### Work to be completed
Copy the items below word for word, beginning at the line that contains "Considering the relative" and stopping after the line that contains "below white glossy bathtub at lower left?".

### Available data
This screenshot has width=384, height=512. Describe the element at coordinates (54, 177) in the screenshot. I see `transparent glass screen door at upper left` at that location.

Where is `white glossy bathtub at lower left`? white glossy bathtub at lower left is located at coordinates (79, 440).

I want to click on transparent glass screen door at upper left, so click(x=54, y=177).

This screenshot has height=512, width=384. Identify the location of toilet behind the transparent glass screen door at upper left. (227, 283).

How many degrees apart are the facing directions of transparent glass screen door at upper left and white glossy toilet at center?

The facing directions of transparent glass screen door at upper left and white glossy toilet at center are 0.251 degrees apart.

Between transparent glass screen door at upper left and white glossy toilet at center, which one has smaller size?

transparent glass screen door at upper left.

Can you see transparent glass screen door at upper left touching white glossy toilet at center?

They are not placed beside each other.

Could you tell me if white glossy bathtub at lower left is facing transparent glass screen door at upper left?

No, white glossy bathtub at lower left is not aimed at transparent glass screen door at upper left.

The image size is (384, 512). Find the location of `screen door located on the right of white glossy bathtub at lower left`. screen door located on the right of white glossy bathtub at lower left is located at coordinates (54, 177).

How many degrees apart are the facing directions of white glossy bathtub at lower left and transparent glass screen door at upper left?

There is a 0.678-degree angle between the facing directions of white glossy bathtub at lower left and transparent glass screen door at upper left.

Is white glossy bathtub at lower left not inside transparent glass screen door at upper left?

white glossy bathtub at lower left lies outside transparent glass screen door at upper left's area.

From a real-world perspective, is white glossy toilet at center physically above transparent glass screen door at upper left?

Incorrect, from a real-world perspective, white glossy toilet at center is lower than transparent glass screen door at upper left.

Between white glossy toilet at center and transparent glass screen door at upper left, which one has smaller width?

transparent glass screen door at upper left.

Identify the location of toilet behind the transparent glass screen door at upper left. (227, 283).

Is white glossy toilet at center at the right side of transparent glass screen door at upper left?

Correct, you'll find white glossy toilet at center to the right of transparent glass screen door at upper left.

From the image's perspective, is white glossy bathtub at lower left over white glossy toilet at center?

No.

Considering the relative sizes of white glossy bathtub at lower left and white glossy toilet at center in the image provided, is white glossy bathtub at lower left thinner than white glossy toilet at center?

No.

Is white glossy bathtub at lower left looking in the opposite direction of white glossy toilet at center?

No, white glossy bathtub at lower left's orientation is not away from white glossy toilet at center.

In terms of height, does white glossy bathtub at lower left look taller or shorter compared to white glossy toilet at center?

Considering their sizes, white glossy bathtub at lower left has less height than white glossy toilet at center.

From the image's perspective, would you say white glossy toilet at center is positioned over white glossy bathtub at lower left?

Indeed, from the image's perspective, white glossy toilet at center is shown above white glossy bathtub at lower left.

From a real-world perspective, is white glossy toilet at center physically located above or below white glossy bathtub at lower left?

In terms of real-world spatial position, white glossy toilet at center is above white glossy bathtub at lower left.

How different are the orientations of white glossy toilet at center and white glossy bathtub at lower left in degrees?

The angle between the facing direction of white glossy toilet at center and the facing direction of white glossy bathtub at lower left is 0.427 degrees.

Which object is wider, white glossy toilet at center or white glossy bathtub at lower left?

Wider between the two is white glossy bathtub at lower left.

### The response
Considering the relative sizes of white glossy bathtub at lower left and white glossy toilet at center in the image provided, is white glossy bathtub at lower left thinner than white glossy toilet at center?

No.

Is white glossy bathtub at lower left looking in the opposite direction of white glossy toilet at center?

No, white glossy bathtub at lower left's orientation is not away from white glossy toilet at center.

In terms of height, does white glossy bathtub at lower left look taller or shorter compared to white glossy toilet at center?

Considering their sizes, white glossy bathtub at lower left has less height than white glossy toilet at center.

From the image's perspective, would you say white glossy toilet at center is positioned over white glossy bathtub at lower left?

Indeed, from the image's perspective, white glossy toilet at center is shown above white glossy bathtub at lower left.

From a real-world perspective, is white glossy toilet at center physically located above or below white glossy bathtub at lower left?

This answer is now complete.